:: EXERCISE MATERIALS ::

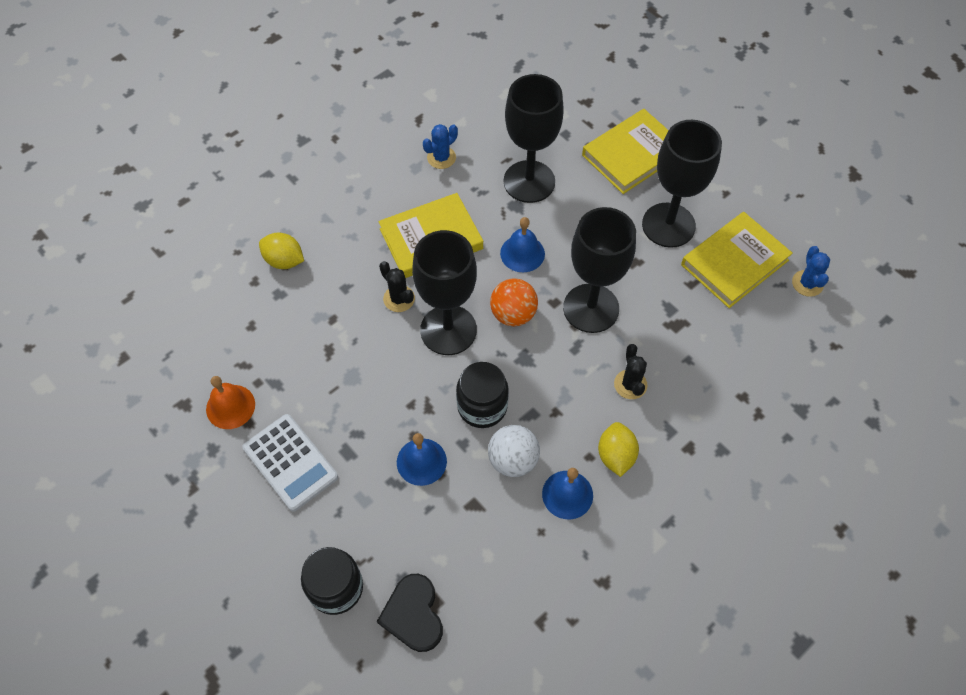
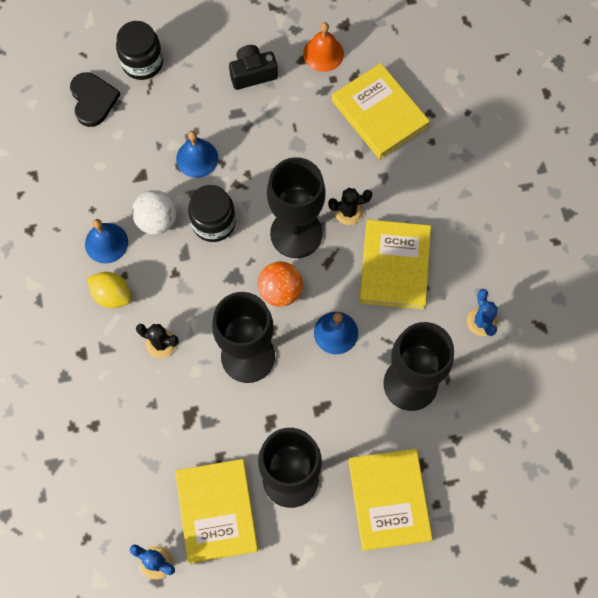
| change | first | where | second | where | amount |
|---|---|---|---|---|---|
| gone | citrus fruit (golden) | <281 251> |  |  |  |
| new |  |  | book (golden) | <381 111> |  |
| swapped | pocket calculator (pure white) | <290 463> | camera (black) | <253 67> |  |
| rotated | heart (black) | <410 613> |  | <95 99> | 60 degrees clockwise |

:::

*GOAL OF THE EXERCISE*.
Give the data again exactly as it appears, but without any images.

*RESPONSE AREA*.
| change | first | where | second | where | amount |
|---|---|---|---|---|---|
| gone | citrus fruit (golden) | <281 251> |  |  |  |
| new |  |  | book (golden) | <381 111> |  |
| swapped | pocket calculator (pure white) | <290 463> | camera (black) | <253 67> |  |
| rotated | heart (black) | <410 613> |  | <95 99> | 60 degrees clockwise |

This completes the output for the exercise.